-- Opening Marker --
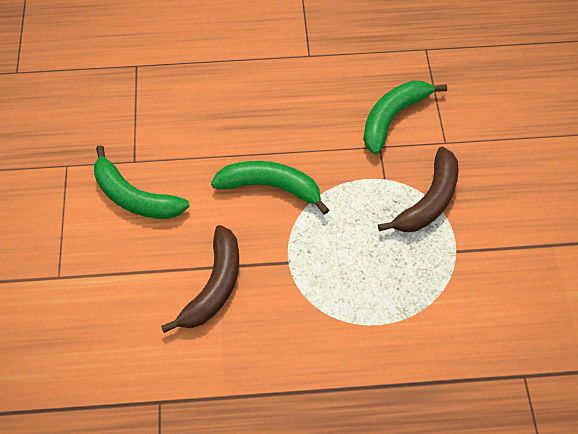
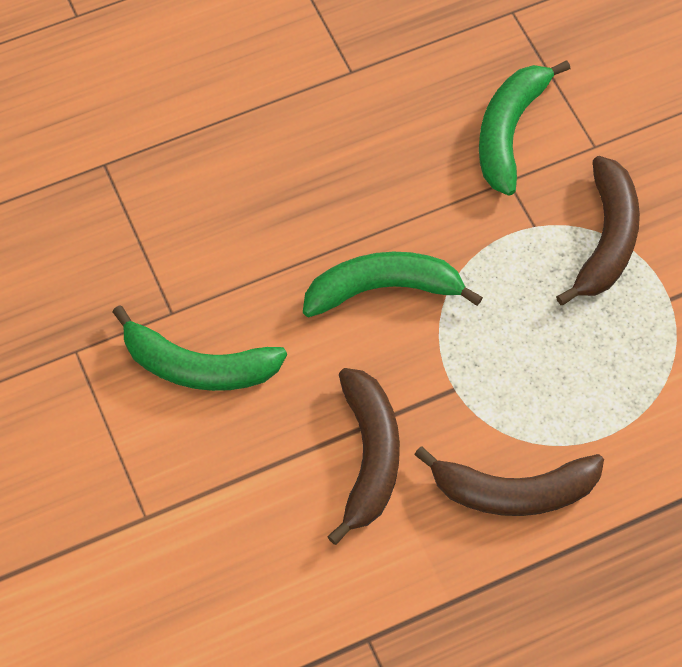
camera: 20 degrees left, 5 degrees up
(298, 339) = (514, 491): none -> brown banana

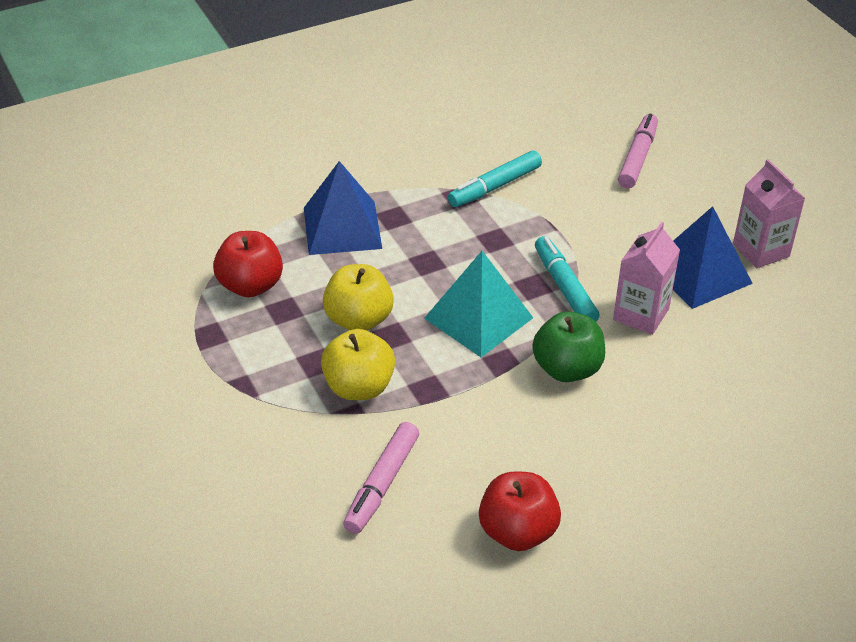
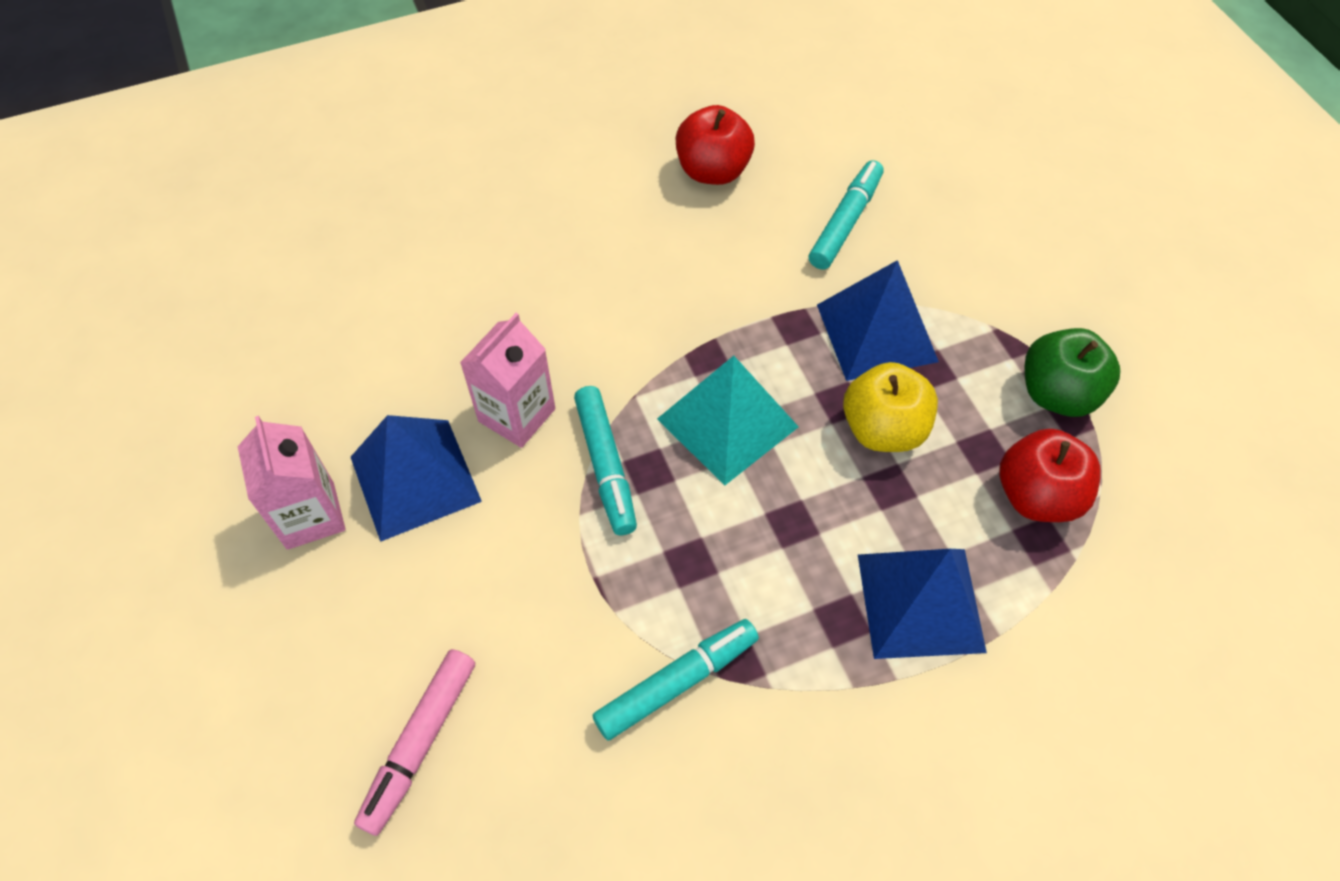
camera: 175 degrees left, 15 degrees up
(359, 387) = (876, 333): yellow apple -> blue pyramid
(382, 484) = (845, 222): pink marker -> turquoise marker
(567, 369) = (628, 342): green apple -> green apple (1057, 394)

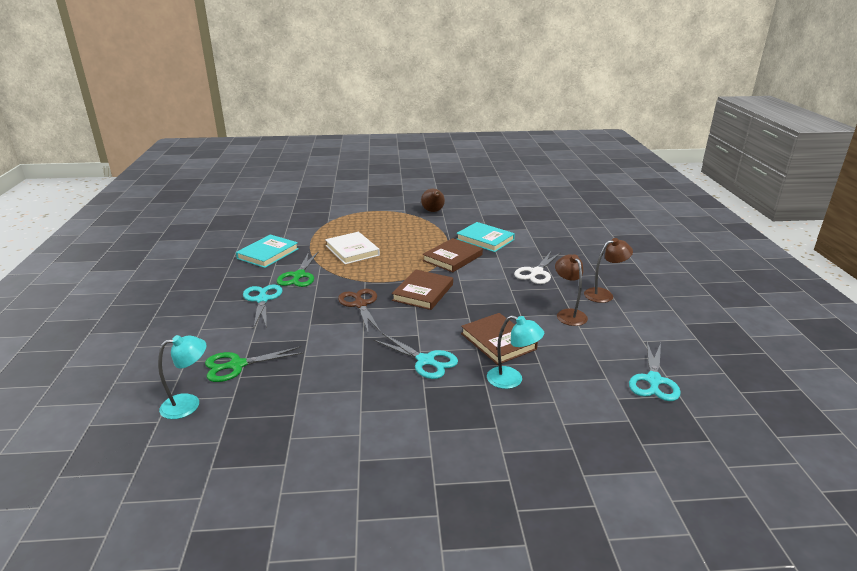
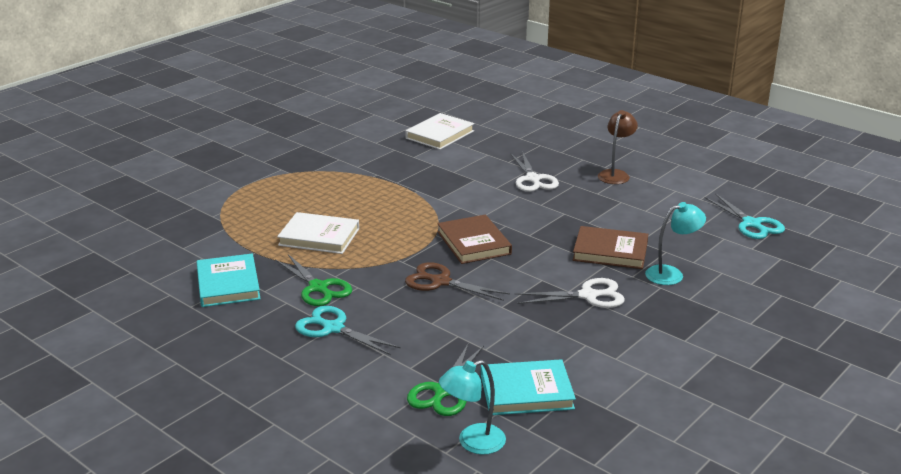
camera: 45 degrees left, 0 degrees up
(188, 404) = (472, 442): turquoise lamp -> turquoise lamp turned 135 degrees counterclockwise
(426, 361) = (588, 295): turquoise scissors -> white scissors
(433, 211) = (318, 159): brown pear -> none
(452, 258) = (435, 198): brown book -> none
(485, 239) = (430, 167): turquoise book -> turquoise book (526, 392)
(528, 224) = (440, 135): none -> white book
(568, 314) = (619, 203): brown lamp -> none

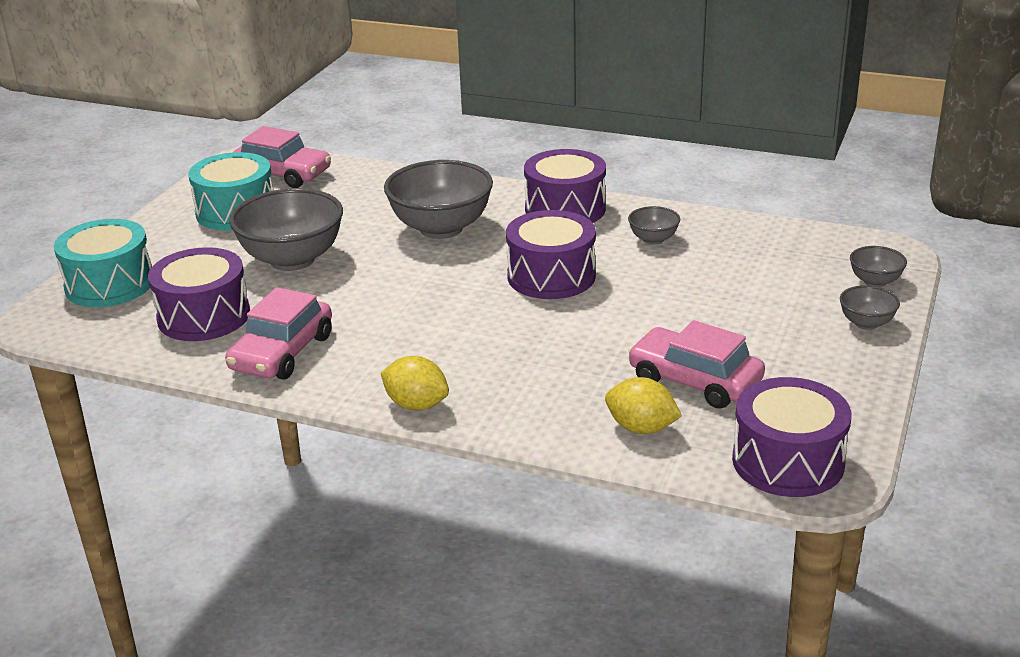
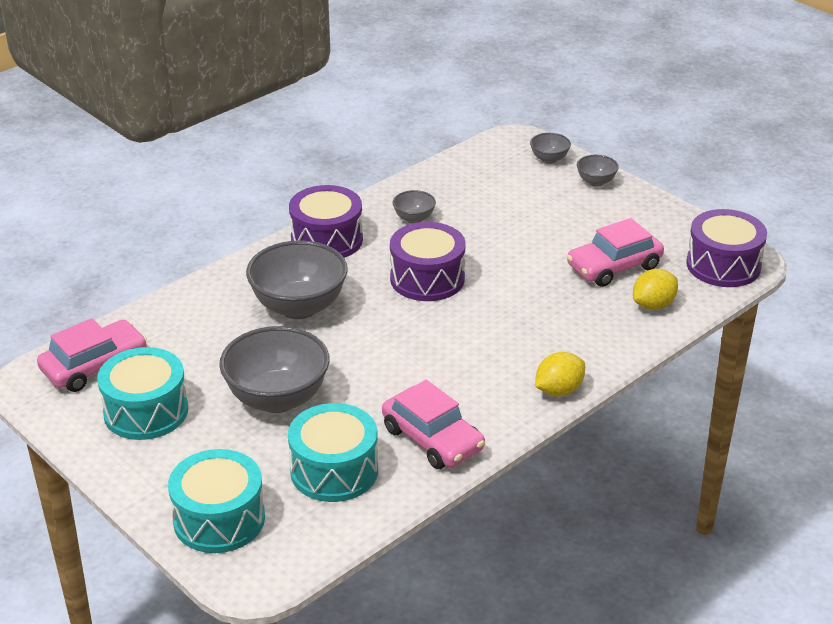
camera: 65 degrees left, 5 degrees up
(204, 316) = (334, 470): purple drum -> turquoise drum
-- Closing Marker --
_TASK_
Please return, exactly and with pictures omitted, the lines from the line holding "(452, 258) = (435, 198): brown book -> none" through the end of the data above, inclusive.

_SOLUTION TO THE EXERCISE_
(452, 258) = (435, 198): brown book -> none
(485, 239) = (430, 167): turquoise book -> turquoise book (526, 392)
(528, 224) = (440, 135): none -> white book
(568, 314) = (619, 203): brown lamp -> none

camera: 65 degrees left, 5 degrees up
(204, 316) = (334, 470): purple drum -> turquoise drum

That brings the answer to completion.